_WORK TASK:_ What you give back must match the records below word for word.

_DATA EXTRACTS:_

========================

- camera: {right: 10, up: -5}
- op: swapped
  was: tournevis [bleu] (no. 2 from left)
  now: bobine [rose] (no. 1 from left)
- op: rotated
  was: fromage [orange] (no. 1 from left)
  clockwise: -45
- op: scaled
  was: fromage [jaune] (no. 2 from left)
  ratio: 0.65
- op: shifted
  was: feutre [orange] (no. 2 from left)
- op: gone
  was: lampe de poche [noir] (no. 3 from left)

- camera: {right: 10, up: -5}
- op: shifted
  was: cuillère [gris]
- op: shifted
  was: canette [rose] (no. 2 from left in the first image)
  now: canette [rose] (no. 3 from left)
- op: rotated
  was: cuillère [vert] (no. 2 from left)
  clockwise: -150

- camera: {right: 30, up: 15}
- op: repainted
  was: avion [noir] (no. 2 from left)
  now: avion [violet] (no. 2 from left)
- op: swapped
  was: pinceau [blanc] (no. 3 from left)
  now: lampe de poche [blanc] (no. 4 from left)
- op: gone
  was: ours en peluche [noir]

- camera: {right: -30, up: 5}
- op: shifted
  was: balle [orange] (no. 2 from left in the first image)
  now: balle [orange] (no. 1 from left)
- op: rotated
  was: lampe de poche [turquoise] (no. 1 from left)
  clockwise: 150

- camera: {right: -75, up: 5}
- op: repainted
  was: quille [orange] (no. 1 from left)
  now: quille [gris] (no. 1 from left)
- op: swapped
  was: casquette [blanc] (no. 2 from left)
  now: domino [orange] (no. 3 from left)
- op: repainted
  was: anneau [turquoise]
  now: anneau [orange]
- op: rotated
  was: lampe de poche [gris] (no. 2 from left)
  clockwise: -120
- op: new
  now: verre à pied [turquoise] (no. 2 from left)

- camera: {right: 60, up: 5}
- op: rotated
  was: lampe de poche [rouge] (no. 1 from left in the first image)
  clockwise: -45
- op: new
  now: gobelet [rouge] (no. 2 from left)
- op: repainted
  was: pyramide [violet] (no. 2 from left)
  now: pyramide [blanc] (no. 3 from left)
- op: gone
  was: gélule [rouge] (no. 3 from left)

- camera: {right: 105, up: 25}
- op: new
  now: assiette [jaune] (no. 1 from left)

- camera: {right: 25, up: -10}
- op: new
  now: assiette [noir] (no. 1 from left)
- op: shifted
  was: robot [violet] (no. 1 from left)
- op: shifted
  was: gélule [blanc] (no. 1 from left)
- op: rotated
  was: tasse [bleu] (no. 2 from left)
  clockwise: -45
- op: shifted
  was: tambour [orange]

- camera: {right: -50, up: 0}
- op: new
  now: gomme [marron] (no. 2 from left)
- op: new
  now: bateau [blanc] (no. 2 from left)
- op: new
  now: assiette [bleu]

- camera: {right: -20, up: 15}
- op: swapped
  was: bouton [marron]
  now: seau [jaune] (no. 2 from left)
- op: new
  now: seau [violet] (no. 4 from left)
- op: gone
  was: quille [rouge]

========================

_COMPLETED TASK:_
- camera: {right: 10, up: -5}
- op: swapped
  was: tournevis [bleu] (no. 2 from left)
  now: bobine [rose] (no. 1 from left)
- op: rotated
  was: fromage [orange] (no. 1 from left)
  clockwise: -45
- op: scaled
  was: fromage [jaune] (no. 2 from left)
  ratio: 0.65
- op: shifted
  was: feutre [orange] (no. 2 from left)
- op: gone
  was: lampe de poche [noir] (no. 3 from left)

- camera: {right: 10, up: -5}
- op: shifted
  was: cuillère [gris]
- op: shifted
  was: canette [rose] (no. 2 from left in the first image)
  now: canette [rose] (no. 3 from left)
- op: rotated
  was: cuillère [vert] (no. 2 from left)
  clockwise: -150

- camera: {right: 30, up: 15}
- op: repainted
  was: avion [noir] (no. 2 from left)
  now: avion [violet] (no. 2 from left)
- op: swapped
  was: pinceau [blanc] (no. 3 from left)
  now: lampe de poche [blanc] (no. 4 from left)
- op: gone
  was: ours en peluche [noir]

- camera: {right: -30, up: 5}
- op: shifted
  was: balle [orange] (no. 2 from left in the first image)
  now: balle [orange] (no. 1 from left)
- op: rotated
  was: lampe de poche [turquoise] (no. 1 from left)
  clockwise: 150

- camera: {right: -75, up: 5}
- op: repainted
  was: quille [orange] (no. 1 from left)
  now: quille [gris] (no. 1 from left)
- op: swapped
  was: casquette [blanc] (no. 2 from left)
  now: domino [orange] (no. 3 from left)
- op: repainted
  was: anneau [turquoise]
  now: anneau [orange]
- op: rotated
  was: lampe de poche [gris] (no. 2 from left)
  clockwise: -120
- op: new
  now: verre à pied [turquoise] (no. 2 from left)

- camera: {right: 60, up: 5}
- op: rotated
  was: lampe de poche [rouge] (no. 1 from left in the first image)
  clockwise: -45
- op: new
  now: gobelet [rouge] (no. 2 from left)
- op: repainted
  was: pyramide [violet] (no. 2 from left)
  now: pyramide [blanc] (no. 3 from left)
- op: gone
  was: gélule [rouge] (no. 3 from left)

- camera: {right: 105, up: 25}
- op: new
  now: assiette [jaune] (no. 1 from left)

- camera: {right: 25, up: -10}
- op: new
  now: assiette [noir] (no. 1 from left)
- op: shifted
  was: robot [violet] (no. 1 from left)
- op: shifted
  was: gélule [blanc] (no. 1 from left)
- op: rotated
  was: tasse [bleu] (no. 2 from left)
  clockwise: -45
- op: shifted
  was: tambour [orange]

- camera: {right: -50, up: 0}
- op: new
  now: gomme [marron] (no. 2 from left)
- op: new
  now: bateau [blanc] (no. 2 from left)
- op: new
  now: assiette [bleu]

- camera: {right: -20, up: 15}
- op: swapped
  was: bouton [marron]
  now: seau [jaune] (no. 2 from left)
- op: new
  now: seau [violet] (no. 4 from left)
- op: gone
  was: quille [rouge]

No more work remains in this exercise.